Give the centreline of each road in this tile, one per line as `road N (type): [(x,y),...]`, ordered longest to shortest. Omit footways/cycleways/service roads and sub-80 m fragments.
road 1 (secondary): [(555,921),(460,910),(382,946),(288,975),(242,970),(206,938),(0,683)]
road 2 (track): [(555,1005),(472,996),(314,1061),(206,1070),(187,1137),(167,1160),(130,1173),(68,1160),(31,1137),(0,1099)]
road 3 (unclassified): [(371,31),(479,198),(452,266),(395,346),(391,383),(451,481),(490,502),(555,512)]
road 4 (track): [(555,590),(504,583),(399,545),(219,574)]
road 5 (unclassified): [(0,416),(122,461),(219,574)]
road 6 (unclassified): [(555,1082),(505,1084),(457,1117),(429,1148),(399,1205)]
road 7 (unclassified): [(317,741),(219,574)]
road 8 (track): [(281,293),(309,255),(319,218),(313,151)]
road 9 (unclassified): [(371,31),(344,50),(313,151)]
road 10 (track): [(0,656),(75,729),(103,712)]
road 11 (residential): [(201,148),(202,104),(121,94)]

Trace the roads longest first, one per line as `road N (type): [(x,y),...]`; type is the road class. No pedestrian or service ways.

+++

**DIRECTIONS**
Return the listing exactly as it was given to you, with every line intact.

**OUTPUT**
Give the centreline of each road in this tile, one per line as `road N (type): [(x,y),...]`, ordered longest to shortest. Omit footways/cycleways/service roads and sub-80 m fragments.
road 1 (secondary): [(555,921),(460,910),(382,946),(288,975),(242,970),(206,938),(0,683)]
road 2 (track): [(555,1005),(472,996),(314,1061),(206,1070),(187,1137),(167,1160),(130,1173),(68,1160),(31,1137),(0,1099)]
road 3 (unclassified): [(371,31),(479,198),(452,266),(395,346),(391,383),(451,481),(490,502),(555,512)]
road 4 (track): [(555,590),(504,583),(399,545),(219,574)]
road 5 (unclassified): [(0,416),(122,461),(219,574)]
road 6 (unclassified): [(555,1082),(505,1084),(457,1117),(429,1148),(399,1205)]
road 7 (unclassified): [(317,741),(219,574)]
road 8 (track): [(281,293),(309,255),(319,218),(313,151)]
road 9 (unclassified): [(371,31),(344,50),(313,151)]
road 10 (track): [(0,656),(75,729),(103,712)]
road 11 (residential): [(201,148),(202,104),(121,94)]

Trace the roads longest first, one per line as `road N (type): [(x,y),...]`; type is the road class. No pedestrian or service ways.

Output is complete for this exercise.